> [STATED EXERCISE] Lay out the data as a Markdown table with the columns Row and Line, starting with the line containing "2 [327, 96]" and going on through the line containing "Find where the". Number each row, and leave out any blank lines.

> [ENTRIES SHOWN]
........
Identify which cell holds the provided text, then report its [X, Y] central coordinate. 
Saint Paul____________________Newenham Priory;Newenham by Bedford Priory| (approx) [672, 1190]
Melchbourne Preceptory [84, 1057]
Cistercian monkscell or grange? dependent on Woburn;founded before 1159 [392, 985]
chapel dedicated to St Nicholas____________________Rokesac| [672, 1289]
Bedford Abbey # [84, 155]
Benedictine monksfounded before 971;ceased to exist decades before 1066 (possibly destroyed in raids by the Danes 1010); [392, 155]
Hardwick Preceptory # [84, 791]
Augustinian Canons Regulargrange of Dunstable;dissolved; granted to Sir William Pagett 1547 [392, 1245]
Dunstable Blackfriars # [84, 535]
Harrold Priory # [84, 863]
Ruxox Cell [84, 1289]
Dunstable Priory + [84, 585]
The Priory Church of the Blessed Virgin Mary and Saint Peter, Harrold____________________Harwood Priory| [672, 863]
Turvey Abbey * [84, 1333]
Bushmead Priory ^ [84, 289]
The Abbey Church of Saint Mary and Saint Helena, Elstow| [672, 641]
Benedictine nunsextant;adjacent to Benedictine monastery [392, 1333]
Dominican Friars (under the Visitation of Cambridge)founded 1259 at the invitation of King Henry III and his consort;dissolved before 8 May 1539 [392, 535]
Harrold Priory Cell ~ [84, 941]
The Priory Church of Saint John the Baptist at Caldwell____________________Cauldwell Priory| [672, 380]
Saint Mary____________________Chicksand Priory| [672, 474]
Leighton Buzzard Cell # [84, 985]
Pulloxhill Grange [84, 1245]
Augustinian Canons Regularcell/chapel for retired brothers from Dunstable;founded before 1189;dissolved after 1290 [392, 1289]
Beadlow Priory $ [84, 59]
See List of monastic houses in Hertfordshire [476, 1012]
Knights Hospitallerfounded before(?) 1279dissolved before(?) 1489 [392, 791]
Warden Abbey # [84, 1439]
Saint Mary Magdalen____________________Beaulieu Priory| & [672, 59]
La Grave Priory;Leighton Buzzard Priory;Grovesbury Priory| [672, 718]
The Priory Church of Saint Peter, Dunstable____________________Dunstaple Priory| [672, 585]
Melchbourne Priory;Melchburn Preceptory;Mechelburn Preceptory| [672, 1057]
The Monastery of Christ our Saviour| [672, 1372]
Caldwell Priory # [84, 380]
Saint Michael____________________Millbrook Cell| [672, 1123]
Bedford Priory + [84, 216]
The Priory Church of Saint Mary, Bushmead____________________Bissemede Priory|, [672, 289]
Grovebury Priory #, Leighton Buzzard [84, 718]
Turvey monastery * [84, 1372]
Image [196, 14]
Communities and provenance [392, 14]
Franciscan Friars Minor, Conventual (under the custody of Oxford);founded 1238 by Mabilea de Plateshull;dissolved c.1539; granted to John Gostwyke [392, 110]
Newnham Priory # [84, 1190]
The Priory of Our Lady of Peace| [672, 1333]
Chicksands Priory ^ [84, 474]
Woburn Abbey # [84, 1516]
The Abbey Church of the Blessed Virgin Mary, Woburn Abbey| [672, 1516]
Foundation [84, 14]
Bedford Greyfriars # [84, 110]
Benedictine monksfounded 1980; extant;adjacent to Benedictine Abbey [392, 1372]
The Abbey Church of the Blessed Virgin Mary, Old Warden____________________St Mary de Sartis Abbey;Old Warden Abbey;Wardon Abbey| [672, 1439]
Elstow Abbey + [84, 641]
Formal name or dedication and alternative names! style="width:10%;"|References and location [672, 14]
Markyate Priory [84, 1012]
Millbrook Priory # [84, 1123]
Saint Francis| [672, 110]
........
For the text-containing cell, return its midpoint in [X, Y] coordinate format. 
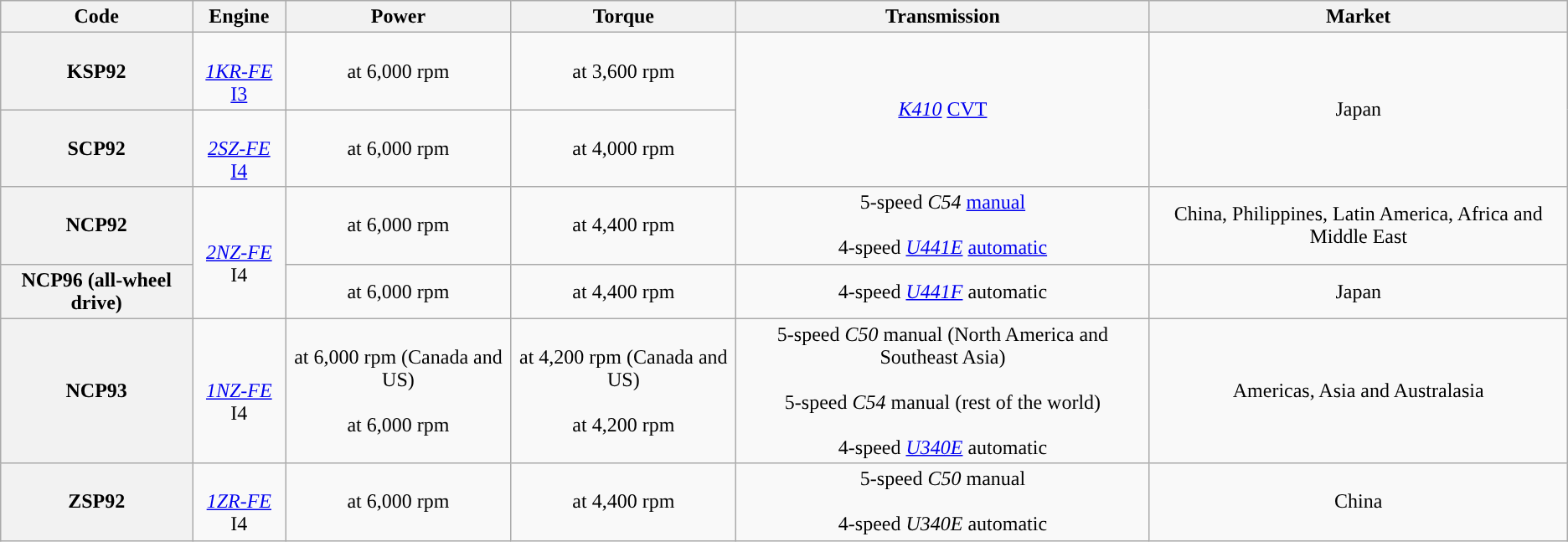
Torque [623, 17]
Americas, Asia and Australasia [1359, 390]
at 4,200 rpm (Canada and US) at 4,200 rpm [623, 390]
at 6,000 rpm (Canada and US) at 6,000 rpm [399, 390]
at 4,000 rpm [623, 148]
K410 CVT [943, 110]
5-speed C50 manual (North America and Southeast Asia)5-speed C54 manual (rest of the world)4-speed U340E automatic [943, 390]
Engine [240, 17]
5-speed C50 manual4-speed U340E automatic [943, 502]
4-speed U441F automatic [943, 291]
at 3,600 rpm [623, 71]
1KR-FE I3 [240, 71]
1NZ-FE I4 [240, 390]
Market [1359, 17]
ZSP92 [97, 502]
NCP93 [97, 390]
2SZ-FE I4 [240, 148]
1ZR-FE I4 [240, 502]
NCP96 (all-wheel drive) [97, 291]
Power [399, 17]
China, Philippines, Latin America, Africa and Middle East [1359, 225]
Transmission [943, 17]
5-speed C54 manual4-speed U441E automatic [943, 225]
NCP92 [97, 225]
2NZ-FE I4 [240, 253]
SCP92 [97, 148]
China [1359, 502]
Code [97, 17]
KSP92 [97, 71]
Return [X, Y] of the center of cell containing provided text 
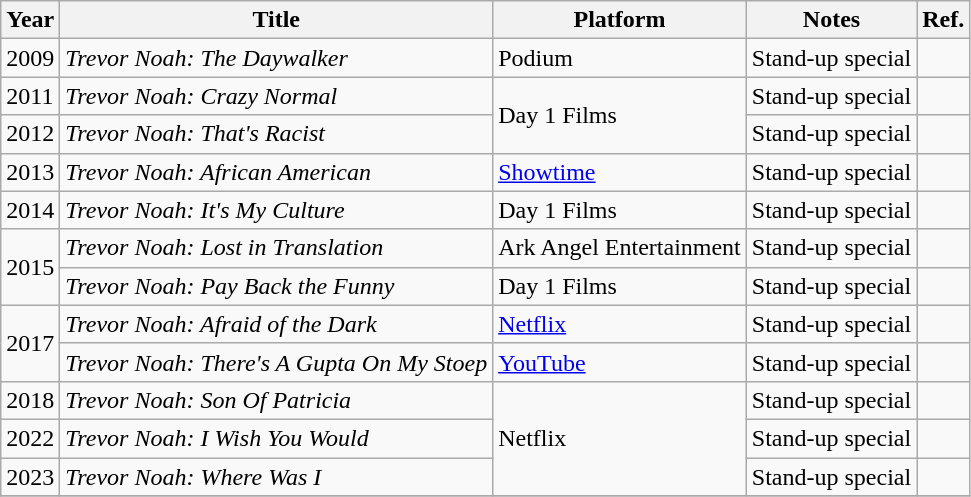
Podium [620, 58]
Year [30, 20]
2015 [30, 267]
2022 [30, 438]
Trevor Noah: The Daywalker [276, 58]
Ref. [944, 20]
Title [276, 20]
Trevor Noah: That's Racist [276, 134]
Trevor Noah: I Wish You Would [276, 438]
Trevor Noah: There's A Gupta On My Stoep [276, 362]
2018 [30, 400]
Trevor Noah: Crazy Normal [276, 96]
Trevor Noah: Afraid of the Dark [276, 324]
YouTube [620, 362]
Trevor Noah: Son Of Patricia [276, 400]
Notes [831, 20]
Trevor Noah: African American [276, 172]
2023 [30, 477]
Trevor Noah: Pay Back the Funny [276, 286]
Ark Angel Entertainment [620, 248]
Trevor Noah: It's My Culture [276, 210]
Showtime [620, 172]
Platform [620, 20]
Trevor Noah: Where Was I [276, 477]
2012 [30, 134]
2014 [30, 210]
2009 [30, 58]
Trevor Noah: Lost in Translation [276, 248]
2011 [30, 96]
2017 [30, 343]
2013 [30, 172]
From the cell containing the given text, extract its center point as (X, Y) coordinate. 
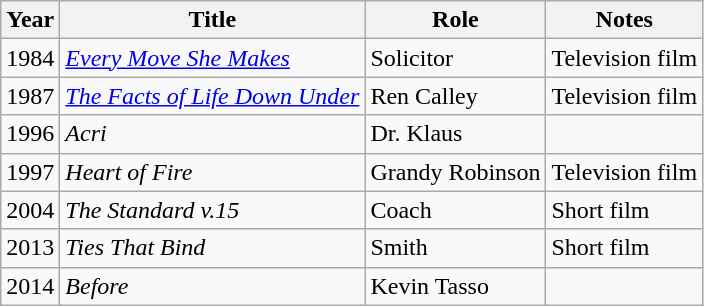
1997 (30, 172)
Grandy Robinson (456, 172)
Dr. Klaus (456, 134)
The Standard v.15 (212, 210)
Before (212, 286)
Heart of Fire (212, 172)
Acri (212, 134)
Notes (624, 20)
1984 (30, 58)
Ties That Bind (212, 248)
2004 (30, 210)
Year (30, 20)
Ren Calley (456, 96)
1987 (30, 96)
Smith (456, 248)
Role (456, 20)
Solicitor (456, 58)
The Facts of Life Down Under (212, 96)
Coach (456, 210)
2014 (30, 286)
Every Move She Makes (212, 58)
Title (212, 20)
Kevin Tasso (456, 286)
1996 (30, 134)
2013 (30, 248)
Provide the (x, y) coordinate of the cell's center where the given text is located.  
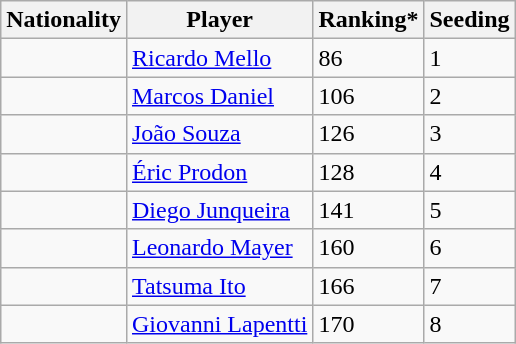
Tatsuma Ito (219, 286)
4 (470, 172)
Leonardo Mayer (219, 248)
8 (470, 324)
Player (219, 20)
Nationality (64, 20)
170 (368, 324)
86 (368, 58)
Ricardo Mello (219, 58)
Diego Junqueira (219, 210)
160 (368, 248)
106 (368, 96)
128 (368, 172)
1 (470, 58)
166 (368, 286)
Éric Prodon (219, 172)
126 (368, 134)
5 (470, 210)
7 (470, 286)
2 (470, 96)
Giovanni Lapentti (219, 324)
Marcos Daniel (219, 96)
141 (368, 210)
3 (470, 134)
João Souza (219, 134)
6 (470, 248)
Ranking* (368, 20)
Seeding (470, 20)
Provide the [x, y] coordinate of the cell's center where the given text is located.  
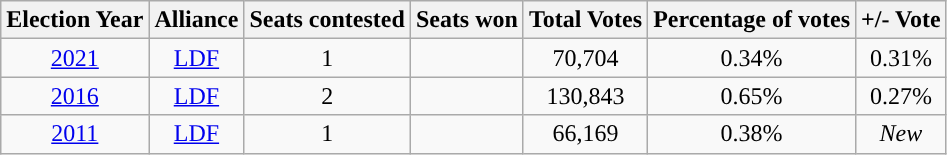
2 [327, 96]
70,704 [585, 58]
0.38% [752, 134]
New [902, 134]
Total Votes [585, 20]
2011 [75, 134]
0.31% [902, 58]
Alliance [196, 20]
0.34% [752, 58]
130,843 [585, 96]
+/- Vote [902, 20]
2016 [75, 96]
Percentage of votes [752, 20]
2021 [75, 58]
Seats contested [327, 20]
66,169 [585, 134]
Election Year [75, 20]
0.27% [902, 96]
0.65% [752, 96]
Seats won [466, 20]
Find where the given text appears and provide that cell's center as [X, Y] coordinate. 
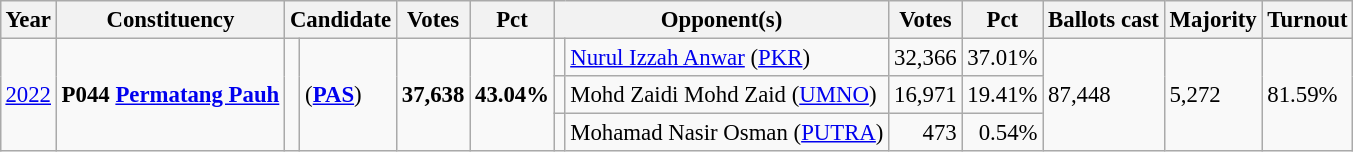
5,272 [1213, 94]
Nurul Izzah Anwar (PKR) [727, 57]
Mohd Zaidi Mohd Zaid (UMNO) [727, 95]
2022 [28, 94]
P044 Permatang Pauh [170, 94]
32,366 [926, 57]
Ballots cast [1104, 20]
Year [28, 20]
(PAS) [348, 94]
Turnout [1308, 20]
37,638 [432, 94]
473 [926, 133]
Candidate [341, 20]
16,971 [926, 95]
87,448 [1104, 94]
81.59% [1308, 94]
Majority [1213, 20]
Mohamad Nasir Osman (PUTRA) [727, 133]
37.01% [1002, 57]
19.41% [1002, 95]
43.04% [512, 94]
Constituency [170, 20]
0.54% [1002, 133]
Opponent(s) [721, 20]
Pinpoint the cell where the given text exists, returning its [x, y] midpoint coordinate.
........
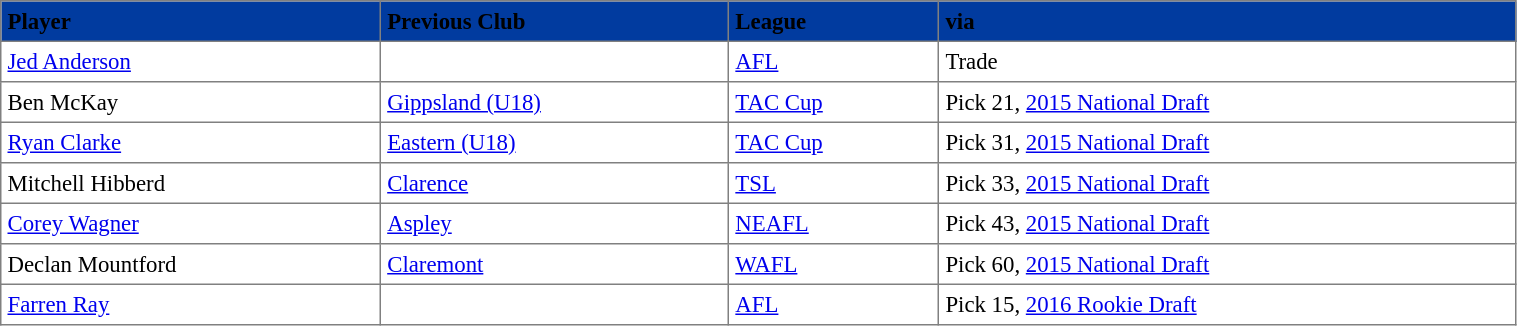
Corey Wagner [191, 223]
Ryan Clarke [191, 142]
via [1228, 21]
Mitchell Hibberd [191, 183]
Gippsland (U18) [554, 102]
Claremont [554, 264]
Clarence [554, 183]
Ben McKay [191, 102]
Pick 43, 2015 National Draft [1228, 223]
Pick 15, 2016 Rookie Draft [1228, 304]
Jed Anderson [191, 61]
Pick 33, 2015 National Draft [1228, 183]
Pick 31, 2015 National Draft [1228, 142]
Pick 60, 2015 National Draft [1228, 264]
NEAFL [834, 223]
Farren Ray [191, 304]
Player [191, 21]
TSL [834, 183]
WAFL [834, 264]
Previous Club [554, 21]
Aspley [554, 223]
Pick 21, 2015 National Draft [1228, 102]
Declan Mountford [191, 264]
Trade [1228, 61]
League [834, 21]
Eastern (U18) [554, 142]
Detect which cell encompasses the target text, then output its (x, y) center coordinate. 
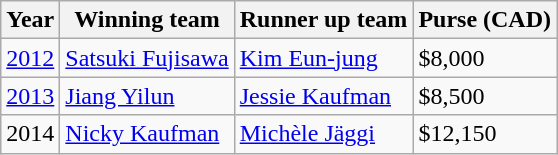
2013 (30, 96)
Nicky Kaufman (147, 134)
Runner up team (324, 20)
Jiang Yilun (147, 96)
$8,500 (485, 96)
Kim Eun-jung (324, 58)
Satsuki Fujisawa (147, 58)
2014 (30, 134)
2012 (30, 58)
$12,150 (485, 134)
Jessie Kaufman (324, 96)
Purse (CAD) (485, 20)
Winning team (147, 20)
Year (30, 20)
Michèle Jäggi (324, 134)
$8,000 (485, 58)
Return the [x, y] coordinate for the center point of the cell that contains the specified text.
........
> [REPLY TO THE EXERCISE]
| Row | Line |
|---|---|
| 1 | 2 [327, 96] |
| 2 | 70,704 [585, 58] |
| 3 | 0.38% [752, 134] |
| 4 | New [902, 134] |
| 5 | Total Votes [585, 20] |
| 6 | 2011 [75, 134] |
| 7 | 0.31% [902, 58] |
| 8 | Alliance [196, 20] |
| 9 | 0.34% [752, 58] |
| 10 | 130,843 [585, 96] |
| 11 | +/- Vote [902, 20] |
| 12 | 2016 [75, 96] |
| 13 | Percentage of votes [752, 20] |
| 14 | 2021 [75, 58] |
| 15 | Seats contested [327, 20] |
| 16 | 66,169 [585, 134] |
| 17 | Election Year [75, 20] |
| 18 | 0.27% [902, 96] |
| 19 | 0.65% [752, 96] |
| 20 | Seats won [466, 20] |
| 21 | Find where the given text appears and provide that cell's center as [X, Y] coordinate.  |